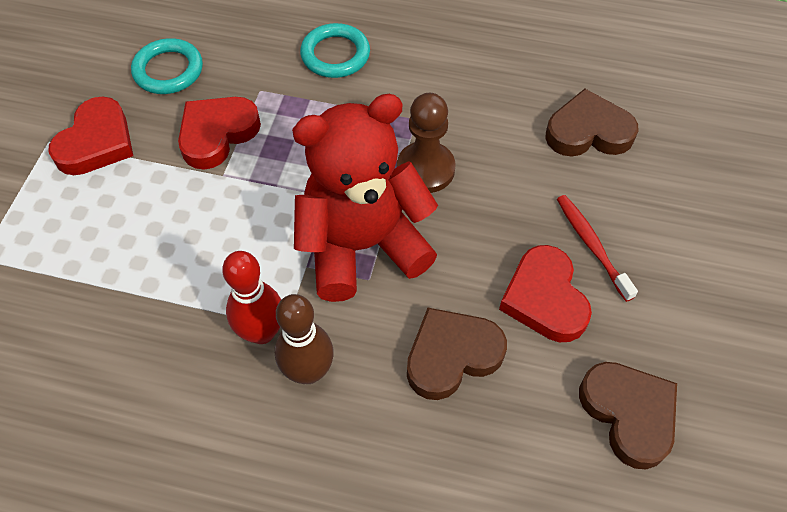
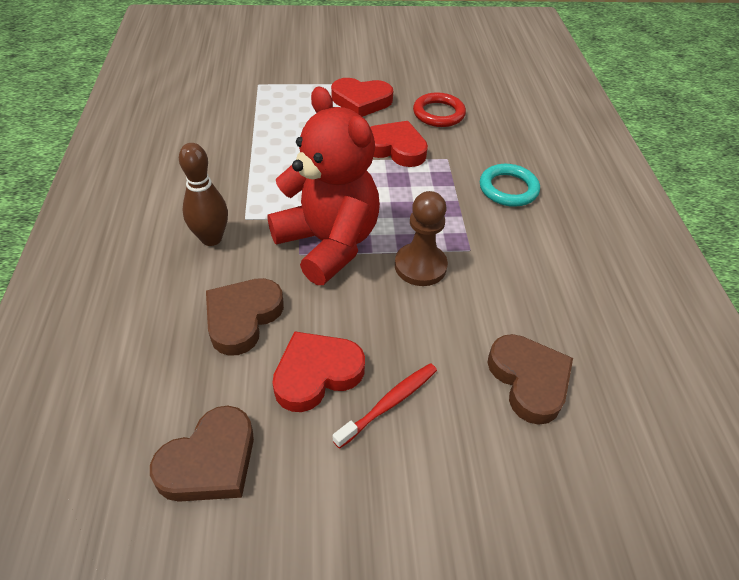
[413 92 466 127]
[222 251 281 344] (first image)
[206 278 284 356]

________________________________________

Leave the images out and transcribe the rest of the material exactly.

[413 92 466 127]
[222 251 281 344] (first image)
[206 278 284 356]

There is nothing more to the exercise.